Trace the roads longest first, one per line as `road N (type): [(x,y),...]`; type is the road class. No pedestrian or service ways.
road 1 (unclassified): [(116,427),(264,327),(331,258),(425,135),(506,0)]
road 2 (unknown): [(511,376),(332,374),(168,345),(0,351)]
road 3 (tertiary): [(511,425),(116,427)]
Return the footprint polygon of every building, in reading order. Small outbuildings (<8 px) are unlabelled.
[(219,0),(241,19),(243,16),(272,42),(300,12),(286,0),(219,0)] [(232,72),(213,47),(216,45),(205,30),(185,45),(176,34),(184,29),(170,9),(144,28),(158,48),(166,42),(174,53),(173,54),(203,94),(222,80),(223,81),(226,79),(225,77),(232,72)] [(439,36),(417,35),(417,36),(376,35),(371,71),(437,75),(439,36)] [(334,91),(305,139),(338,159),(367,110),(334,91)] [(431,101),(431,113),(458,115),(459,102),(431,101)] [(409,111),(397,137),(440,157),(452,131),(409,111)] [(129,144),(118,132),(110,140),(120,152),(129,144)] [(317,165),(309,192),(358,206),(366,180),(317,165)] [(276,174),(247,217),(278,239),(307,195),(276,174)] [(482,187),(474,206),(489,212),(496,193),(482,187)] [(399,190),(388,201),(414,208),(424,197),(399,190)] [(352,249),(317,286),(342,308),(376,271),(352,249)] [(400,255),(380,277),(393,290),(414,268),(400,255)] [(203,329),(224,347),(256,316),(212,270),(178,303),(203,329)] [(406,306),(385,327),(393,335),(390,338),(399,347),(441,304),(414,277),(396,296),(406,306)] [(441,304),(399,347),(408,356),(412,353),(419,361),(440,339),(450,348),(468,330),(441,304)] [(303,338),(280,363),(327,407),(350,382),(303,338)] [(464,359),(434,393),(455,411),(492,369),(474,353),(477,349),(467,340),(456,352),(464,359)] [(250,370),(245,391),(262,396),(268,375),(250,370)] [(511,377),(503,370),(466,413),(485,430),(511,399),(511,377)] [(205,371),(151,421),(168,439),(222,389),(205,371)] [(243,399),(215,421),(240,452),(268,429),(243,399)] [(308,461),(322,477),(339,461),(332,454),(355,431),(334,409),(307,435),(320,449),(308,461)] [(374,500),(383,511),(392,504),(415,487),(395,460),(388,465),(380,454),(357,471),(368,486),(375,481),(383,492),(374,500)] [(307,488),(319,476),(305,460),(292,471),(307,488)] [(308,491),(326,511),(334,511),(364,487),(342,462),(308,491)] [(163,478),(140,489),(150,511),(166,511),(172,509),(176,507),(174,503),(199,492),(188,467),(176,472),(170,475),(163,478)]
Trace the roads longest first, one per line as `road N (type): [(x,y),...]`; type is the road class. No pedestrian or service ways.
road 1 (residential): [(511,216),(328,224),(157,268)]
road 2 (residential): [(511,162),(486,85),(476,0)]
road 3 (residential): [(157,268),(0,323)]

+-------+

[Requirement] Copy the records word for word, starting at the first line and continuing through the line containing "road 3 (tertiary): [(511,425),(116,427)]", with that line included.

[Solution]
Trace the roads longest first, one per line as `road N (type): [(x,y),...]`; type is the road class. No pedestrian or service ways.
road 1 (unclassified): [(116,427),(264,327),(331,258),(425,135),(506,0)]
road 2 (unknown): [(511,376),(332,374),(168,345),(0,351)]
road 3 (tertiary): [(511,425),(116,427)]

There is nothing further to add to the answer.